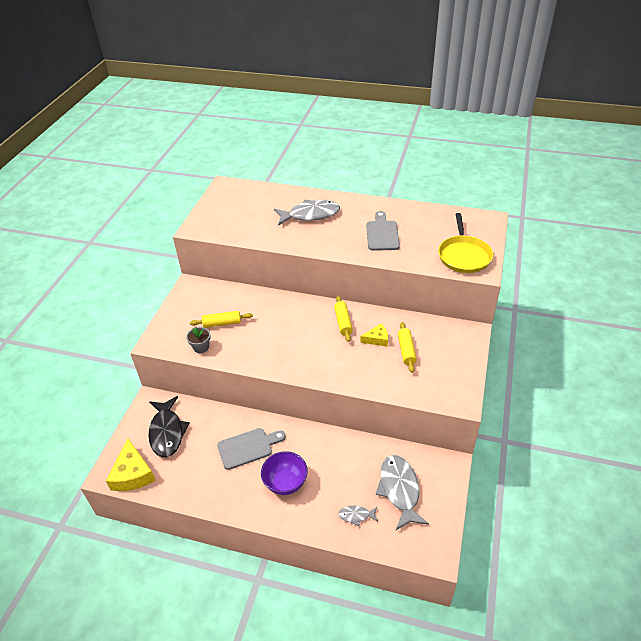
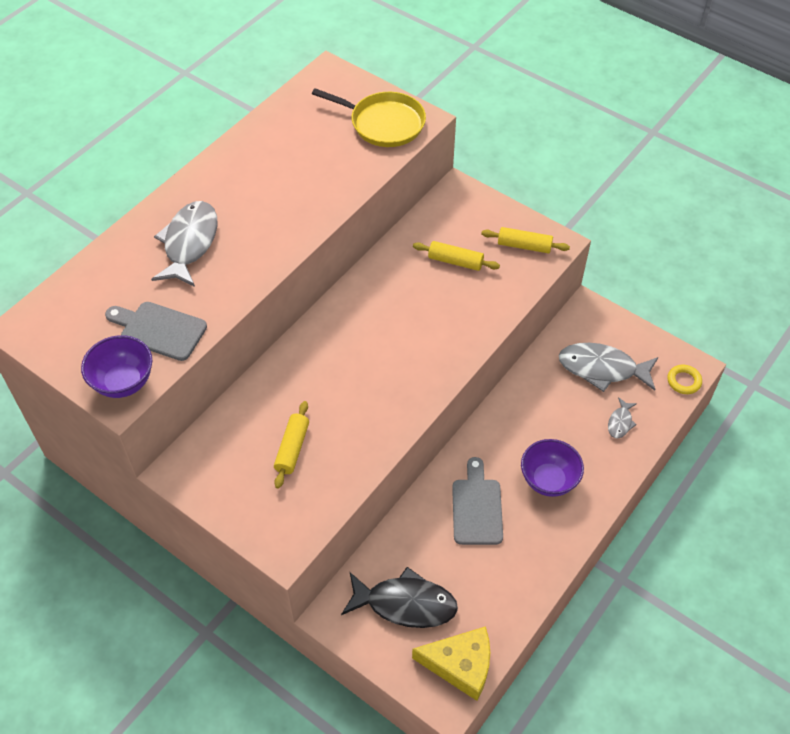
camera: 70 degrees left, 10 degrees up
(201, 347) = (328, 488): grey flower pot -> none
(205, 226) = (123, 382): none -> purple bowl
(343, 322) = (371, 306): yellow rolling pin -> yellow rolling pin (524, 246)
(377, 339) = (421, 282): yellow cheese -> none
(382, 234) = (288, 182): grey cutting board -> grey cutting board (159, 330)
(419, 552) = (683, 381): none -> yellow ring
--
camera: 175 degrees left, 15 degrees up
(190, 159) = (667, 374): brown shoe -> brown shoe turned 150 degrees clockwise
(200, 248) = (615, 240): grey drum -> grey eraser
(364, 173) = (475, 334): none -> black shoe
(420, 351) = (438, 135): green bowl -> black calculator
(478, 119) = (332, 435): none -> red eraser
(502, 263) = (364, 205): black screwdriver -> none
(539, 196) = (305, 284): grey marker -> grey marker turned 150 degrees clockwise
--
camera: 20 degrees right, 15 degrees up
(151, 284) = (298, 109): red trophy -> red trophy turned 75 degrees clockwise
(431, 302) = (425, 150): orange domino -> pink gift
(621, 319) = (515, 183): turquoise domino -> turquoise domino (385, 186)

→ PROBLEM TO WORK ON: Across the data above, how many lines include the word "turned"? Give only the count.

→ RESPONSE: 3